[Object state comparisons]
· · ·
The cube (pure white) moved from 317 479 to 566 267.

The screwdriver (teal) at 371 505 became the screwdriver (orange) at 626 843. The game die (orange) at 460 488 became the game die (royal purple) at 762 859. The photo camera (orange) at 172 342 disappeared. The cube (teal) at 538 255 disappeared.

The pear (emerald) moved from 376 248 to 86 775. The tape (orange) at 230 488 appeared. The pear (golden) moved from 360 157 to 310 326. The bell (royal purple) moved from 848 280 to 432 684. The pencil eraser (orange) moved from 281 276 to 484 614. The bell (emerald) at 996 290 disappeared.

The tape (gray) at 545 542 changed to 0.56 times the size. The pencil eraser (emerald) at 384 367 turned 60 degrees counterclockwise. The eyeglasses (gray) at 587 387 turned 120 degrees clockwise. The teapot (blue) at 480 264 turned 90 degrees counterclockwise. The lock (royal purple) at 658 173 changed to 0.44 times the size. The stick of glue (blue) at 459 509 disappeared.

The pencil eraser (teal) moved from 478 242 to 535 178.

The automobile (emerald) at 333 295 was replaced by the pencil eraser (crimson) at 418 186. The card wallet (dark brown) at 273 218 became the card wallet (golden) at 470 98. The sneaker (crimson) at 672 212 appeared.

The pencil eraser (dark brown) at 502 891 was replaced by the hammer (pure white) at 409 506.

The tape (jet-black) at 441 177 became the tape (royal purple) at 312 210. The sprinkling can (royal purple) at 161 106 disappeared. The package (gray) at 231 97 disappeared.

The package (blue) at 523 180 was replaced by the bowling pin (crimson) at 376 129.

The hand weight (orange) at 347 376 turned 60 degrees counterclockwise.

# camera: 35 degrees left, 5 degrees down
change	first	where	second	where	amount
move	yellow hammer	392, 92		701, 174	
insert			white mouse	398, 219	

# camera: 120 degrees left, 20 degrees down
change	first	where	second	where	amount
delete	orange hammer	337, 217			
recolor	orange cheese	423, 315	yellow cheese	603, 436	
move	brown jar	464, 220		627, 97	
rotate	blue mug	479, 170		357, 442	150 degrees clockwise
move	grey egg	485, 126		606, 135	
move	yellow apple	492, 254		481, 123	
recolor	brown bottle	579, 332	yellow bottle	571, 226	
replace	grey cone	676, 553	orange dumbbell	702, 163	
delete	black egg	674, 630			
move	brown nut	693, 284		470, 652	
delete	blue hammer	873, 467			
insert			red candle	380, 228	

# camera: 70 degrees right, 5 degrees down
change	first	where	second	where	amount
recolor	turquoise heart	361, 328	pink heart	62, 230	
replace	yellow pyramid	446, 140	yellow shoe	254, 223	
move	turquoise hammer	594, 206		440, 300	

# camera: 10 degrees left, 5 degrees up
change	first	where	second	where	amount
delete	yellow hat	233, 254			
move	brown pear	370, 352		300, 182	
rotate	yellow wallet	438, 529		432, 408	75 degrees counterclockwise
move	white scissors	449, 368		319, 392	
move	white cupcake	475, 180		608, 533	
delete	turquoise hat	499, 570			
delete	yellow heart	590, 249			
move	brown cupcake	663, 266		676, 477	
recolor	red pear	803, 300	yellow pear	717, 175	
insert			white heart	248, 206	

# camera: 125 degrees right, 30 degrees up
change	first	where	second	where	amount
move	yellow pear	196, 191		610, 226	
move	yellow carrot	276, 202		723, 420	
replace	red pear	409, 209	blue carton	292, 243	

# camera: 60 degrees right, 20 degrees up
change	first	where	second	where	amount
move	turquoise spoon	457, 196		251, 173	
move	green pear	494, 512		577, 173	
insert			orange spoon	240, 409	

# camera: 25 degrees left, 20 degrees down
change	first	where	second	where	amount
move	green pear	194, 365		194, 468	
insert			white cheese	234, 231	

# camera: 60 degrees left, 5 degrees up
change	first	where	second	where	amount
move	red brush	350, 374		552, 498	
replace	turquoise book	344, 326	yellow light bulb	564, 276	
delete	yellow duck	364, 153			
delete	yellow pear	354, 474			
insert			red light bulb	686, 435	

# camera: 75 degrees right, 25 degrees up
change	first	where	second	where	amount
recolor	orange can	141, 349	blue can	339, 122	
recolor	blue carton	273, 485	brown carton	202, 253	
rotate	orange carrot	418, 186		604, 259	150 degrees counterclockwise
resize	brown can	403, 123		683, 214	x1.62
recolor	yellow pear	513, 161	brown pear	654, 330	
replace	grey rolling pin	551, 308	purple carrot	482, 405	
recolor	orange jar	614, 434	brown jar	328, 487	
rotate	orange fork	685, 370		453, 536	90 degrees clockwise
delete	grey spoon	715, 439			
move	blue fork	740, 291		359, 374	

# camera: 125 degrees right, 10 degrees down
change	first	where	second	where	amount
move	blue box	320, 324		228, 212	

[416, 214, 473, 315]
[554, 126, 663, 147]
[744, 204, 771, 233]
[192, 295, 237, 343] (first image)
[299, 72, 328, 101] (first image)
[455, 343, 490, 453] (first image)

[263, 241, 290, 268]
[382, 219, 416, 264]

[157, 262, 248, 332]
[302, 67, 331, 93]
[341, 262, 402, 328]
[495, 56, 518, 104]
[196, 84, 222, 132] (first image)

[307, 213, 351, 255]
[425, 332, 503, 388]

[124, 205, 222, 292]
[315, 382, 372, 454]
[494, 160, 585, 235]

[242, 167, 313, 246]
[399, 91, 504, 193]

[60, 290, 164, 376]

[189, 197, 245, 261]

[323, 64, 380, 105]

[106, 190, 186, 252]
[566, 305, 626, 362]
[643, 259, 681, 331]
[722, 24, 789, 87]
· · ·
Without changing anything, quote the lines from the top of the data to the line that contains "The screwdriver (teal)", including that line.

OUTPUT FOR THIS EXERCISE ->
The cube (pure white) moved from 317 479 to 566 267.

The screwdriver (teal) at 371 505 became the screwdriver (orange) at 626 843. The game die (orange) at 460 488 became the game die (royal purple) at 762 859. The photo camera (orange) at 172 342 disappeared. The cube (teal) at 538 255 disappeared.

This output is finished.